### THE TASK:
Each entry must come back word for word; drop the images as you go.

(Excerpts from a dataset)

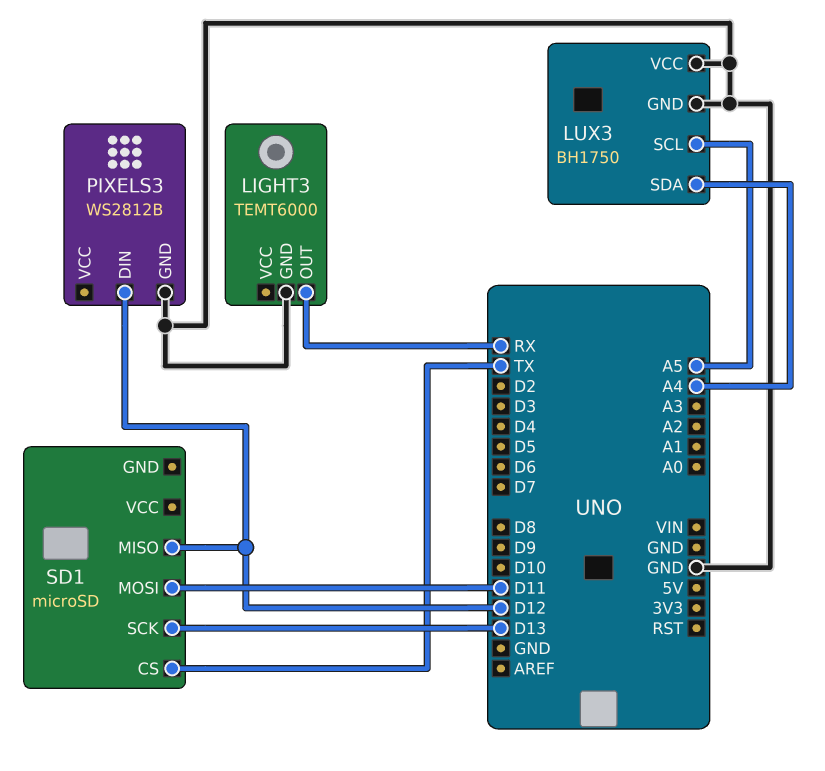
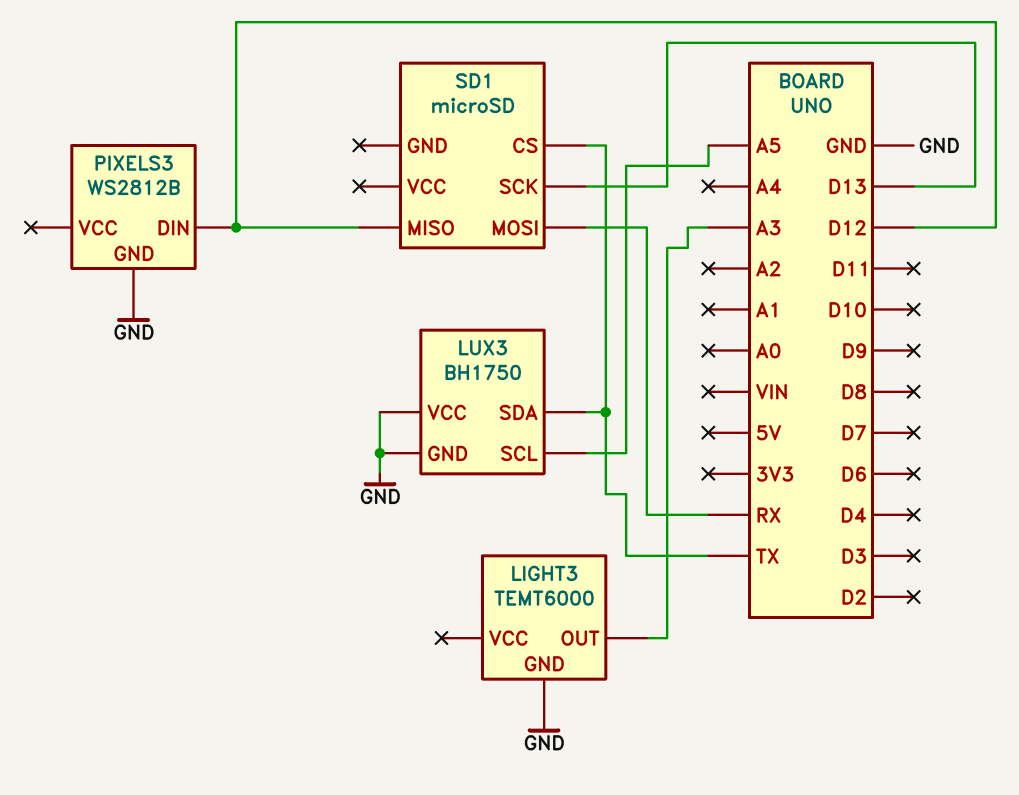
LIGHT3 pin OUT: RX -> A3
LUX3 pin SDA: A4 -> TX
SD1 pin MOSI: D11 -> RX

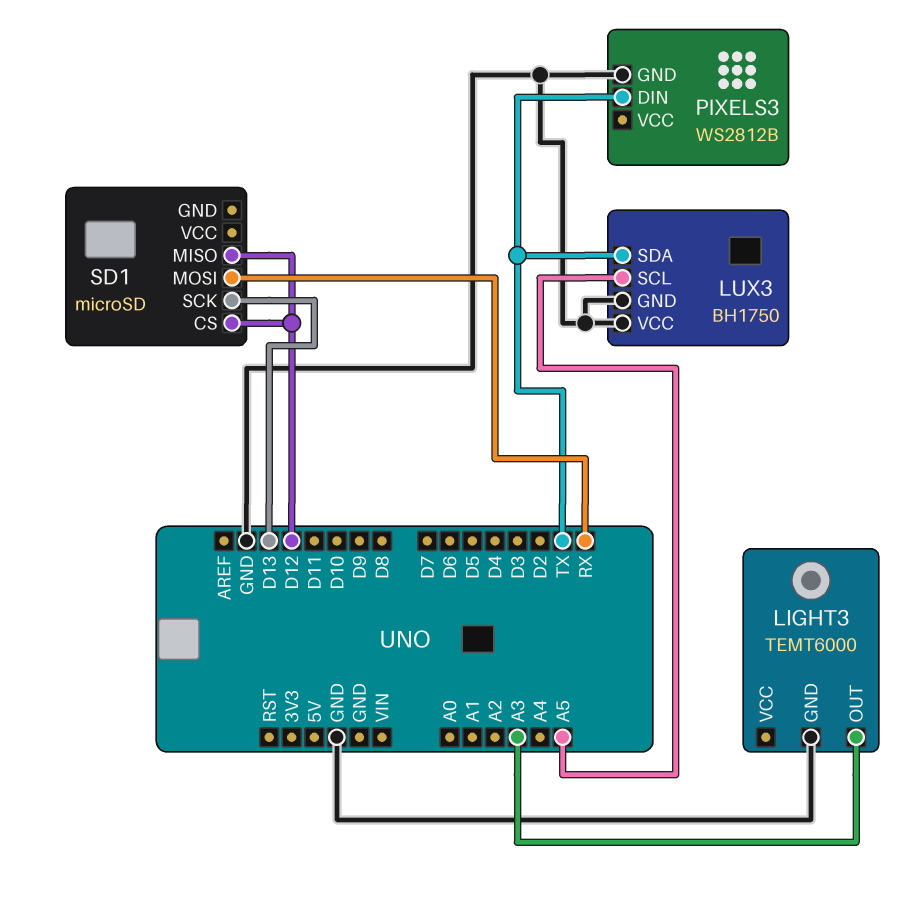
PIXELS3 pin DIN: D12 -> TX
SD1 pin CS: TX -> D12

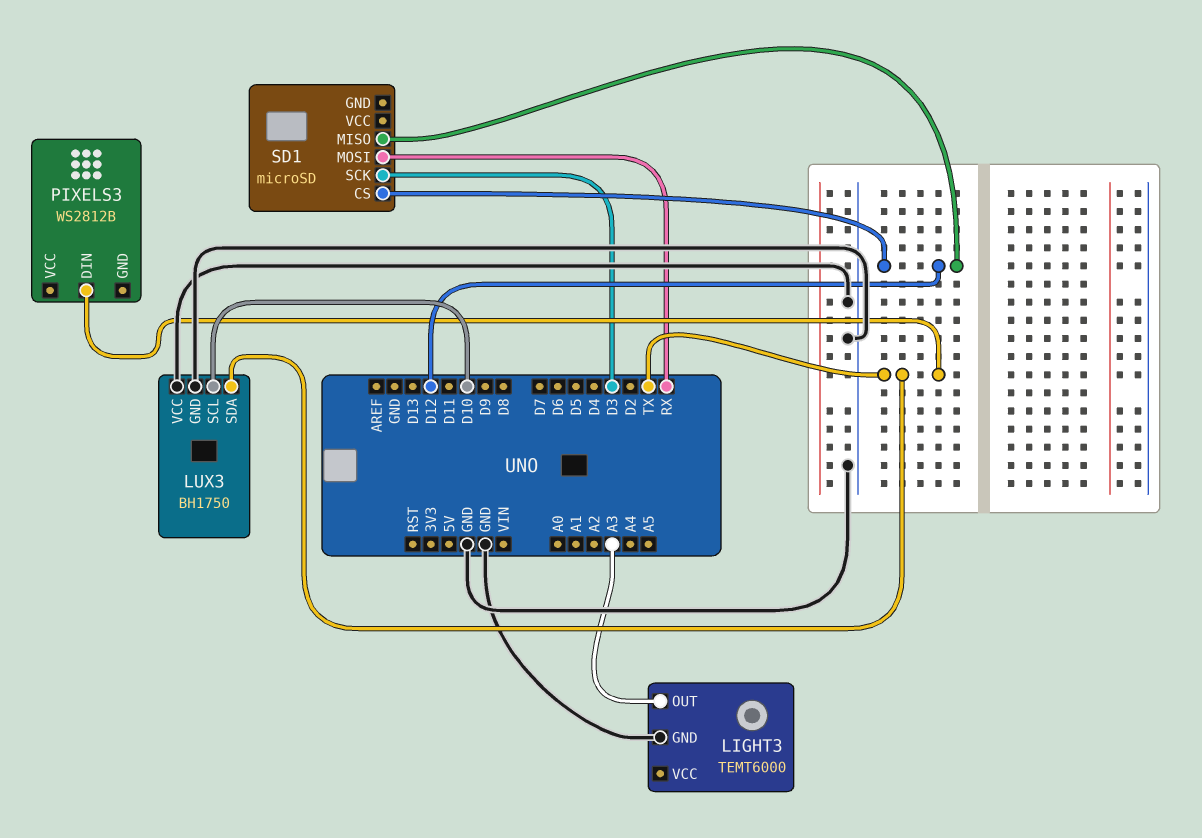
LUX3 pin SCL: A5 -> D10
PIXELS3 pin GND: GND -> none
SD1 pin SCK: D13 -> D3

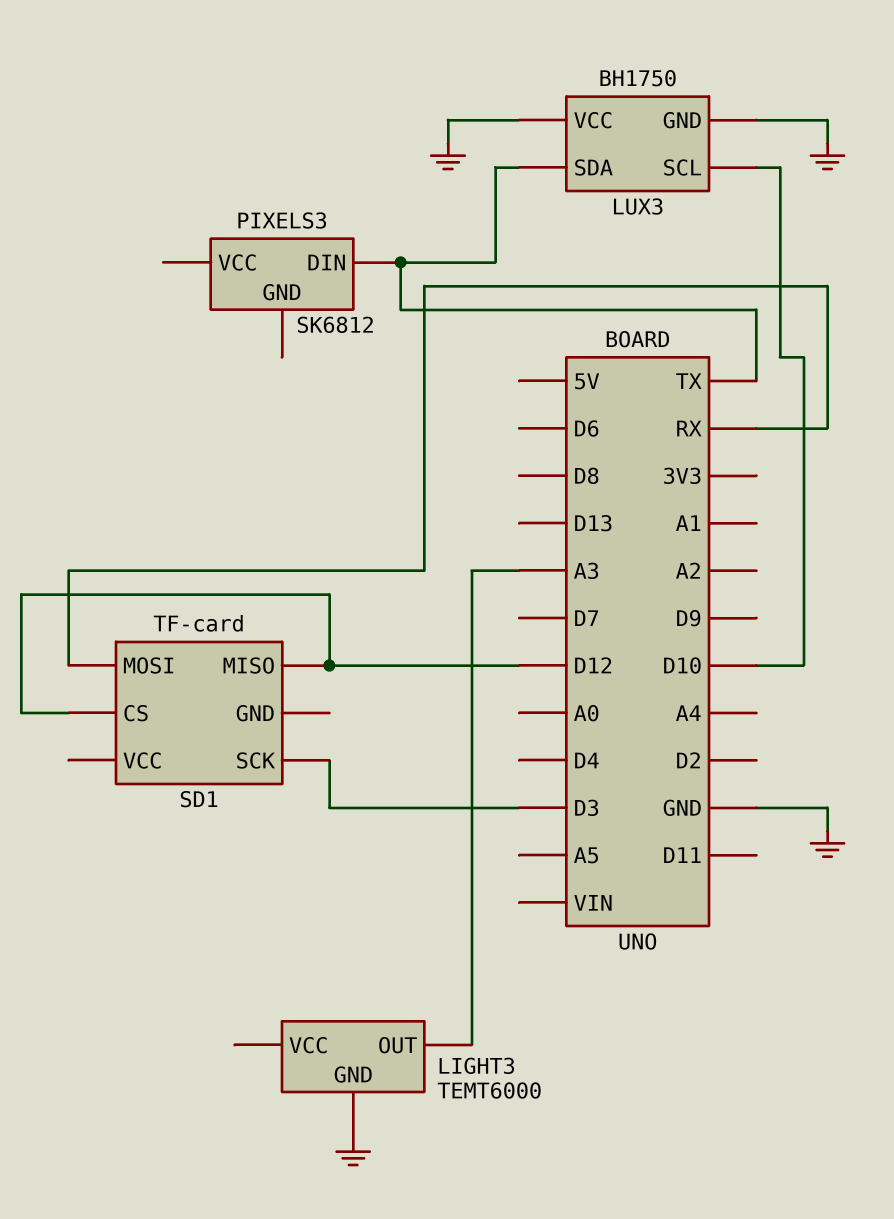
PIXELS3: WS2812B -> SK6812
SD1: microSD -> TF-card

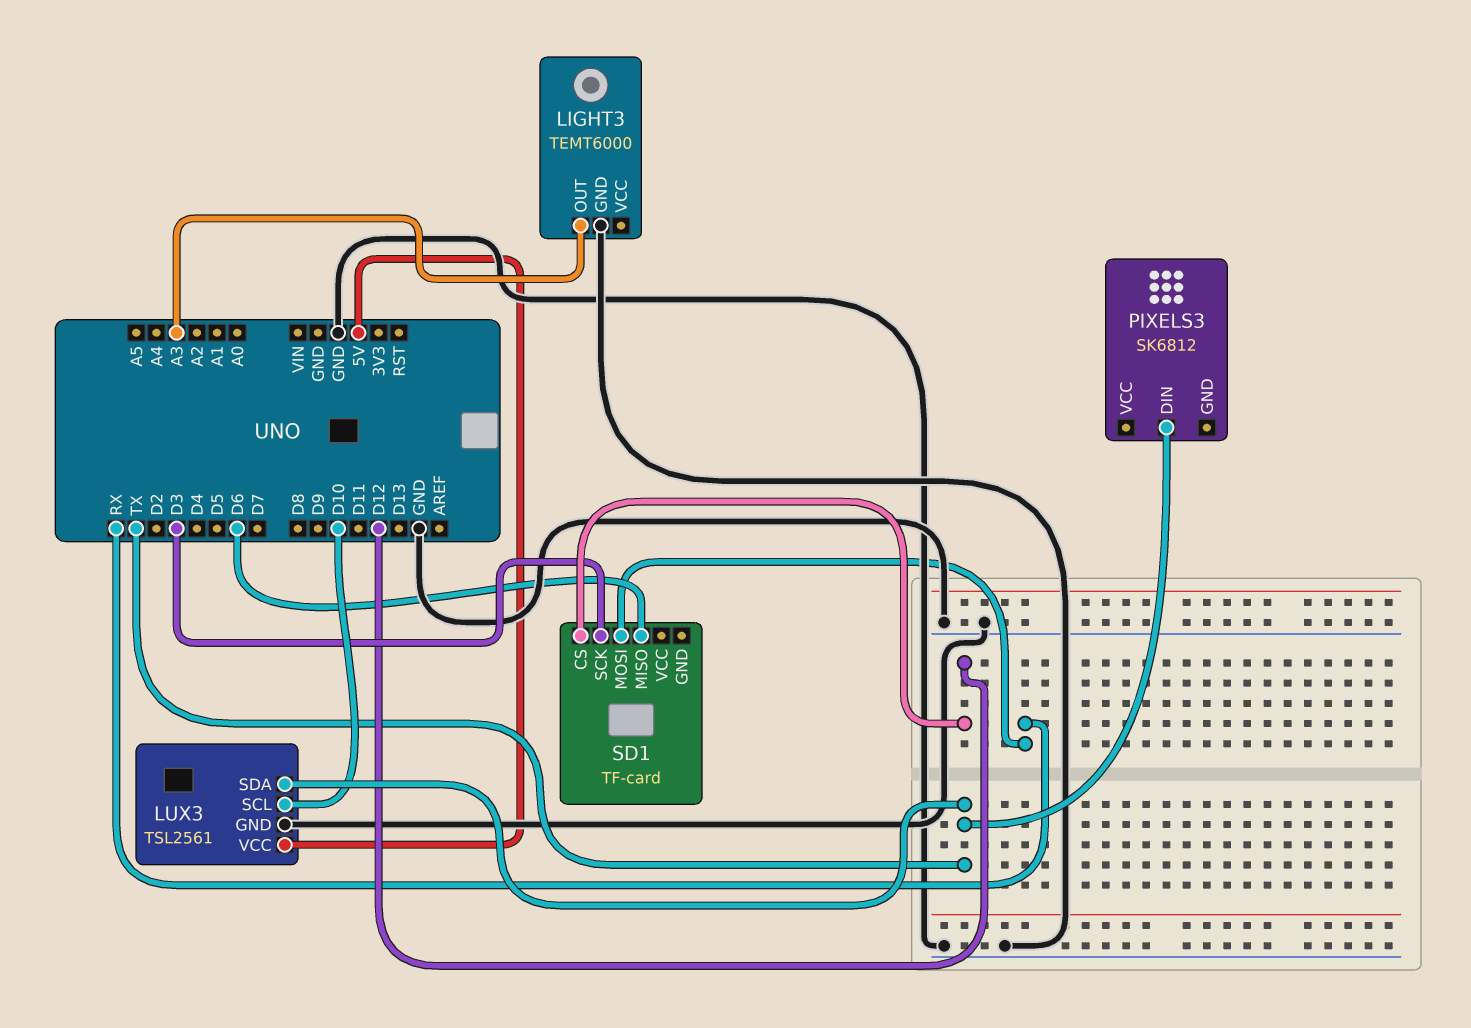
LUX3: BH1750 -> TSL2561
LUX3 pin VCC: GND -> 5V
SD1 pin MISO: D12 -> D6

### TASK RESULT:
LIGHT3 pin OUT: RX -> A3
LUX3 pin SDA: A4 -> TX
SD1 pin MOSI: D11 -> RX

PIXELS3 pin DIN: D12 -> TX
SD1 pin CS: TX -> D12

LUX3 pin SCL: A5 -> D10
PIXELS3 pin GND: GND -> none
SD1 pin SCK: D13 -> D3

PIXELS3: WS2812B -> SK6812
SD1: microSD -> TF-card

LUX3: BH1750 -> TSL2561
LUX3 pin VCC: GND -> 5V
SD1 pin MISO: D12 -> D6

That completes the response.